[MATERIAL TO PROCESS]

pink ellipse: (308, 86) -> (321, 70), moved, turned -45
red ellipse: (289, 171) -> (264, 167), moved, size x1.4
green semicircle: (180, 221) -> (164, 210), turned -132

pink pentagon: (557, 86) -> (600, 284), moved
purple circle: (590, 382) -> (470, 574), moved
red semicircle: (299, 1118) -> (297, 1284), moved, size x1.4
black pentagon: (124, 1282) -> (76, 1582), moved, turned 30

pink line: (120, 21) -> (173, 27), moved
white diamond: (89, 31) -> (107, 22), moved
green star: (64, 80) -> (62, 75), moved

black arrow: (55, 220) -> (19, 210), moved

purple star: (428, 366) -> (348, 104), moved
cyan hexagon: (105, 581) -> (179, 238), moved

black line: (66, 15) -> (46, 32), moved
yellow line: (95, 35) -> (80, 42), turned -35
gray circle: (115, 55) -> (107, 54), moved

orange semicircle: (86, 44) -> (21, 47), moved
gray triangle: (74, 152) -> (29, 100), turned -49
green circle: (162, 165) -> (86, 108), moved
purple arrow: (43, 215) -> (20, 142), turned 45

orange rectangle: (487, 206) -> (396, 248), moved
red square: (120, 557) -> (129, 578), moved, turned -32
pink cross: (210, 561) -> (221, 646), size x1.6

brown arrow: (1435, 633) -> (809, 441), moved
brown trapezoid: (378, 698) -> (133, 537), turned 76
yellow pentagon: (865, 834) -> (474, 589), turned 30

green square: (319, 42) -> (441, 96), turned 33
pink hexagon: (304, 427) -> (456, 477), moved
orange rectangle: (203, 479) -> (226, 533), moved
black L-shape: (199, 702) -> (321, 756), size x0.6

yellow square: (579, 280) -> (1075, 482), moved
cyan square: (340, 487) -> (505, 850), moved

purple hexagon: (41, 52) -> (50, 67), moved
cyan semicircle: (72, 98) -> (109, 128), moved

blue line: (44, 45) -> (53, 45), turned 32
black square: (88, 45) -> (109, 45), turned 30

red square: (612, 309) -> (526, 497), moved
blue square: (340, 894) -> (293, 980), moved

[/MATERIAL TO PROCESS]

The requested lines run from the one with "cyan semicircle: (72, 98)" through the last line of the records. Return them exactly.

### RESULT OF THIS EXERCISE
cyan semicircle: (72, 98) -> (109, 128), moved

blue line: (44, 45) -> (53, 45), turned 32
black square: (88, 45) -> (109, 45), turned 30

red square: (612, 309) -> (526, 497), moved
blue square: (340, 894) -> (293, 980), moved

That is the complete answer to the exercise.